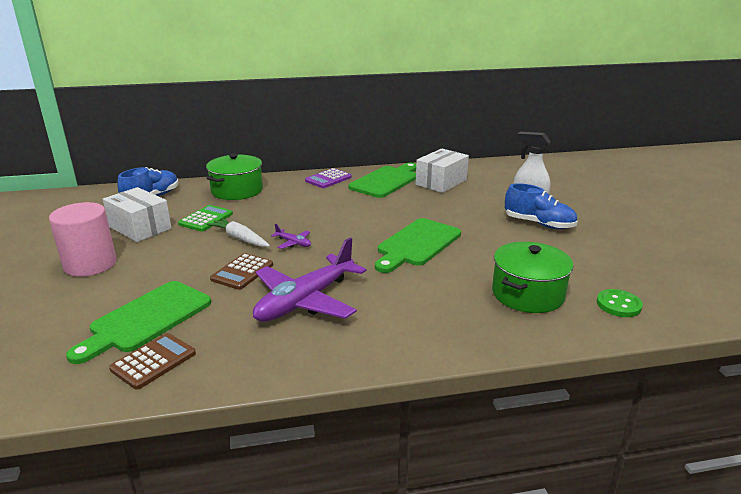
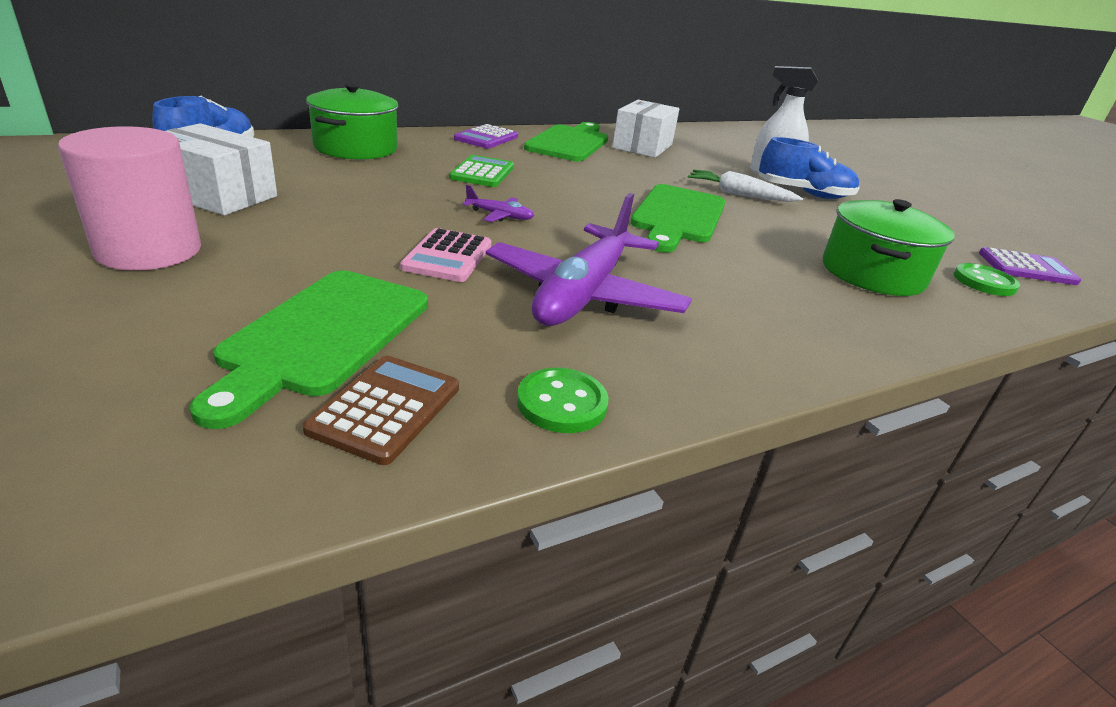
camera: 20 degrees left, 5 degrees up
(206, 219) = (330, 183): green calculator -> green calculator (482, 173)
(240, 238) = (408, 210): white carrot -> white carrot (739, 194)
(242, 272) = (448, 256): brown calculator -> pink calculator
(243, 367) = (562, 403): none -> green button
(674, 294) = (1026, 268): none -> purple calculator

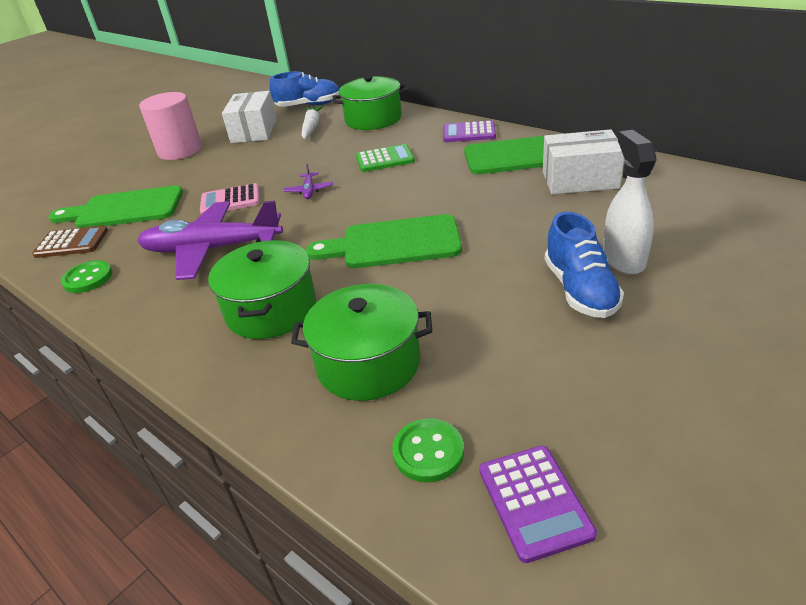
camera: 75 degrees right, 5 degrees up
(739, 194) = (505, 256): white carrot -> white carrot (312, 127)
(761, 291) = (271, 310): none -> green pot

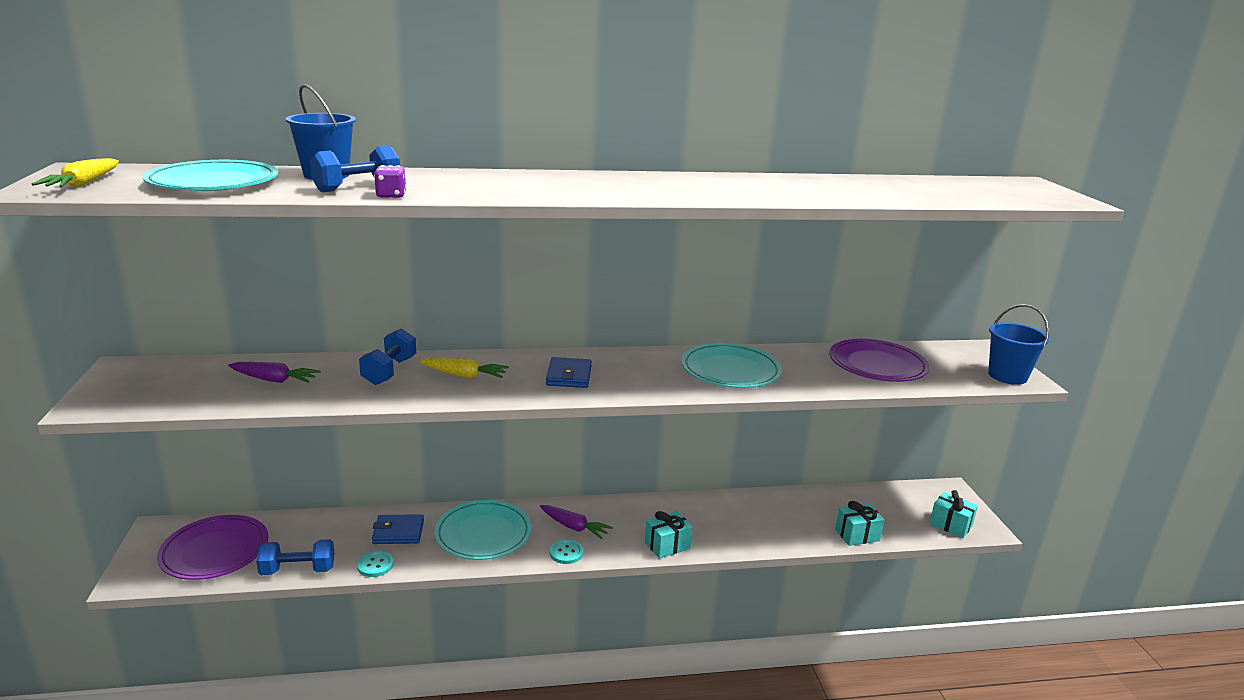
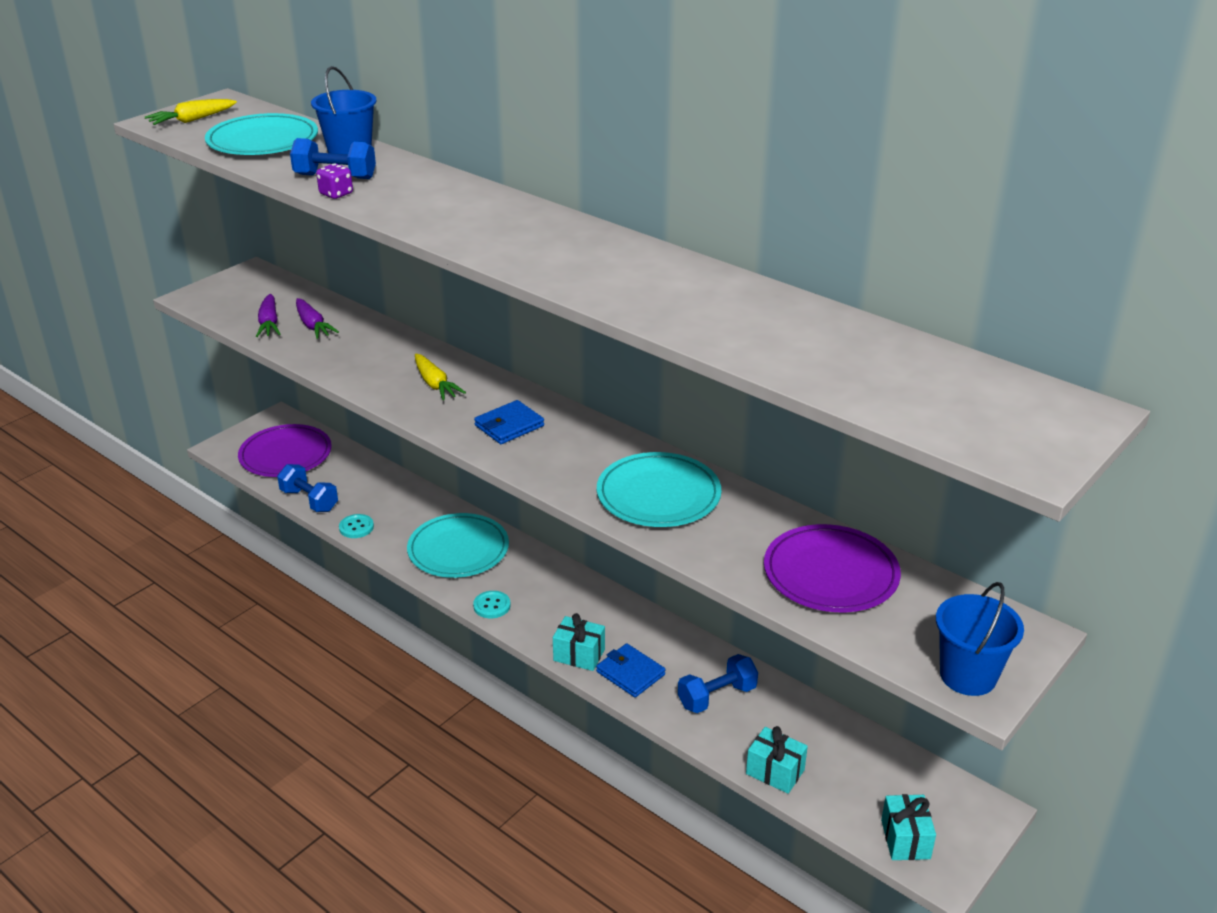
camera: 50 degrees right, 10 degrees up
(389, 371) = (393, 354): blue dumbbell -> blue dumbbell (717, 696)
(398, 532) = (406, 510): blue wallet -> blue wallet (630, 673)
(573, 527) = (532, 588): purple carrot -> purple carrot (269, 323)

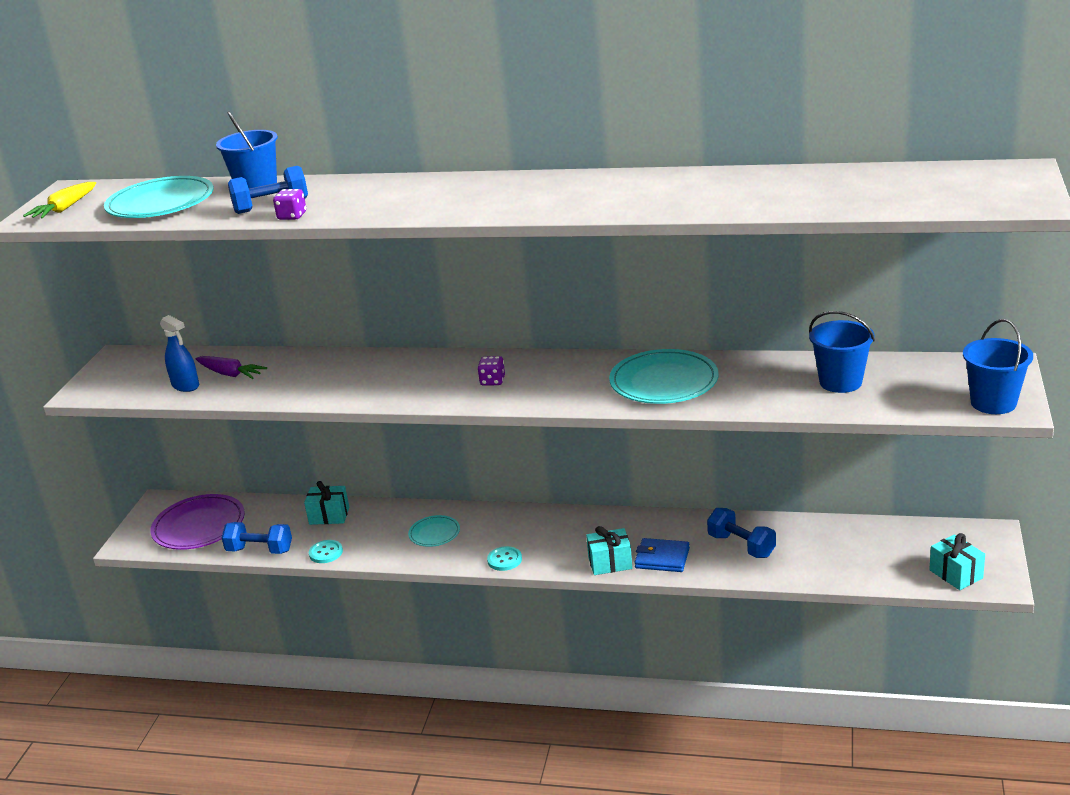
camera: 25 degrees left, 5 degrees down
(269, 323) = (186, 386): purple carrot -> blue spray bottle
(435, 384) = (394, 376): yellow carrot -> none
(458, 550) = (434, 533): turquoise plate -> turquoise plate, size x0.54
(509, 426) = (492, 381): blue wallet -> purple dice
(717, 696) = (741, 546): blue dumbbell -> blue dumbbell turned 75 degrees counterclockwise
(775, 772) = (830, 574): turquoise gift -> turquoise gift (329, 516)
(830, 574) = (840, 382): purple plate -> blue bucket

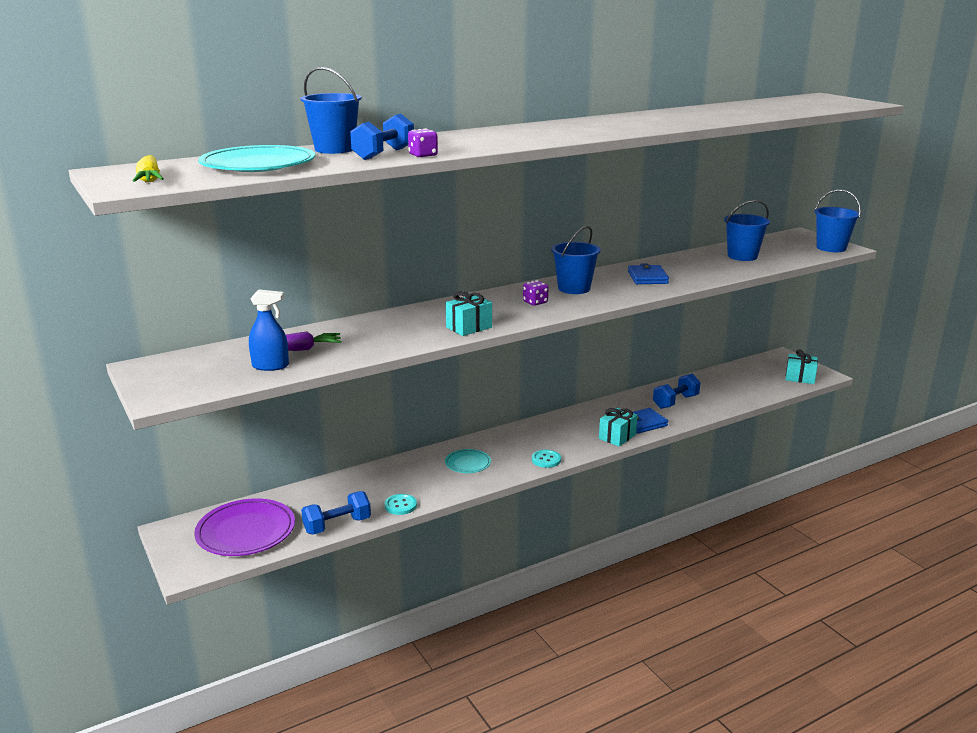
camera: 45 degrees left, 5 degrees down
(329, 516) = (361, 483): turquoise gift -> turquoise gift (469, 327)
(561, 374) = (574, 288): none -> blue bucket
(664, 382) = (647, 277): turquoise plate -> blue wallet
(741, 546) = (675, 402): blue dumbbell -> blue dumbbell turned 45 degrees counterclockwise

(PROBLEM DESCRIPTION): Scan the material above for lines holding "turquoise" and copy each of them.

(REPLY TO THE EXERCISE):
(458, 550) = (434, 533): turquoise plate -> turquoise plate, size x0.54
(775, 772) = (830, 574): turquoise gift -> turquoise gift (329, 516)
(329, 516) = (361, 483): turquoise gift -> turquoise gift (469, 327)
(664, 382) = (647, 277): turquoise plate -> blue wallet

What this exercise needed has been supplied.